◆ WHAT TO WORK ON: Taking the line with "blue button: 6 -> 7" as the first and the last line of the listing as the final one, please copy exactly those lines and no others, without pictures.

[EXTRACTED INFORMATION — start]

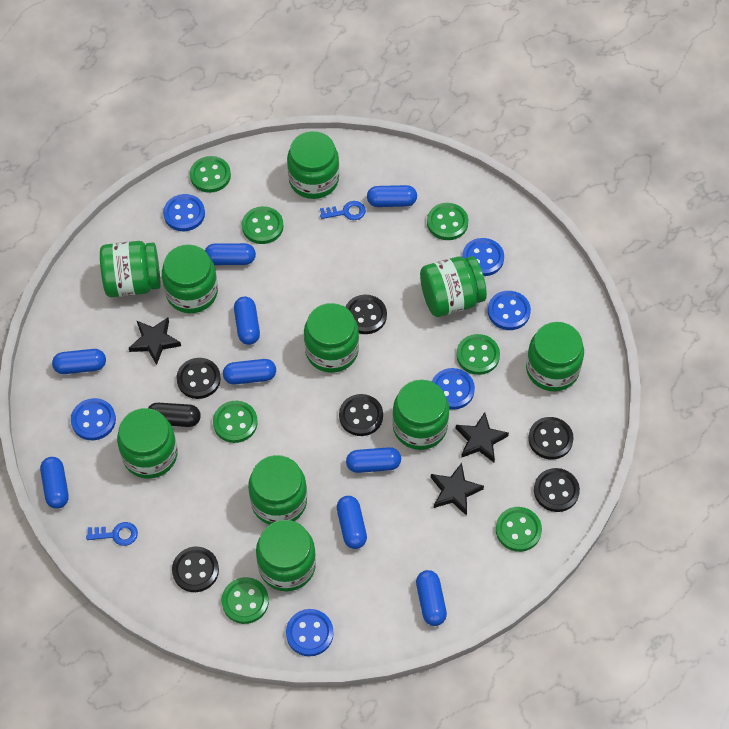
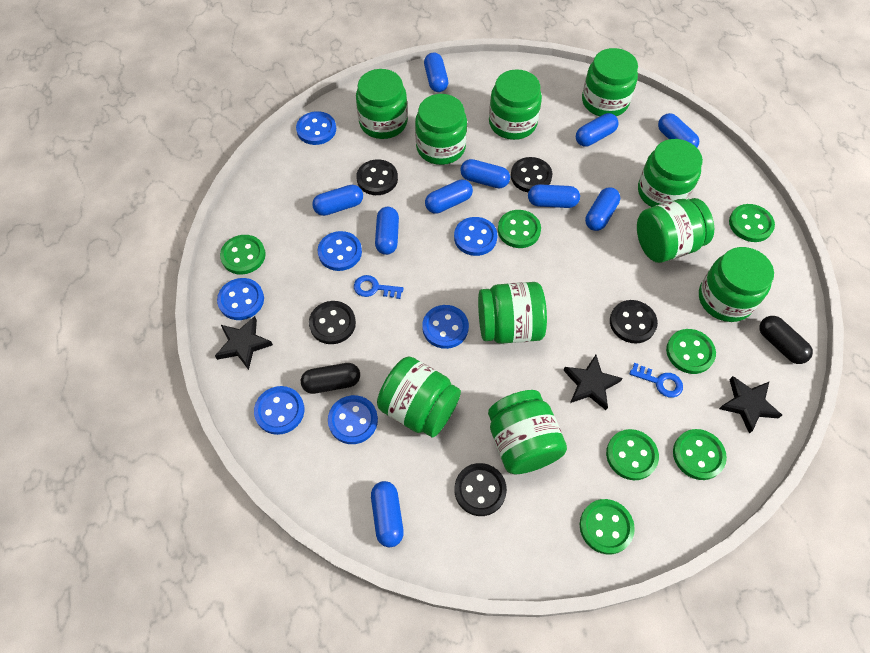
black button: 6 -> 5
black capsule: 1 -> 2
blue button: 6 -> 7
blue capsule: 9 -> 10

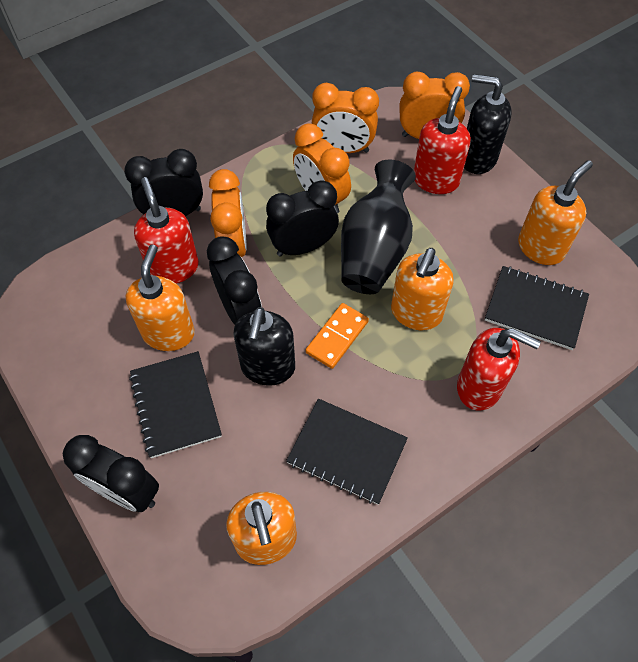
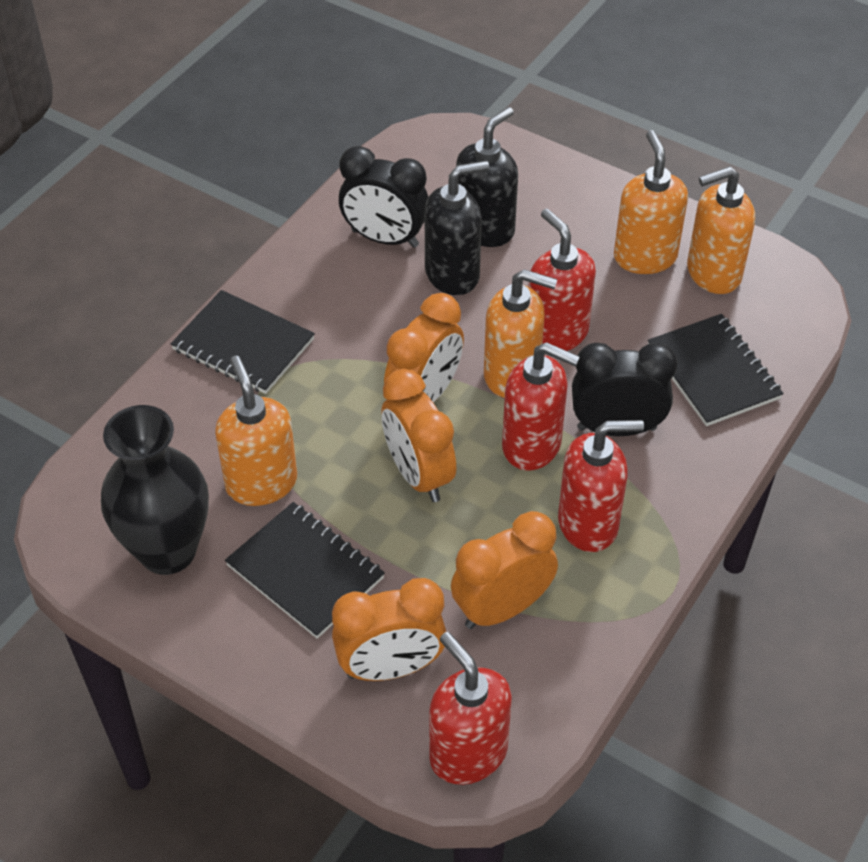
black clock: 4 -> 2
orange domino: 1 -> 0
red soap dispenser: 3 -> 4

[EXTRACTED INFORMATION — finish]

◆ ANSWER SPACE:
blue button: 6 -> 7
blue capsule: 9 -> 10

black clock: 4 -> 2
orange domino: 1 -> 0
red soap dispenser: 3 -> 4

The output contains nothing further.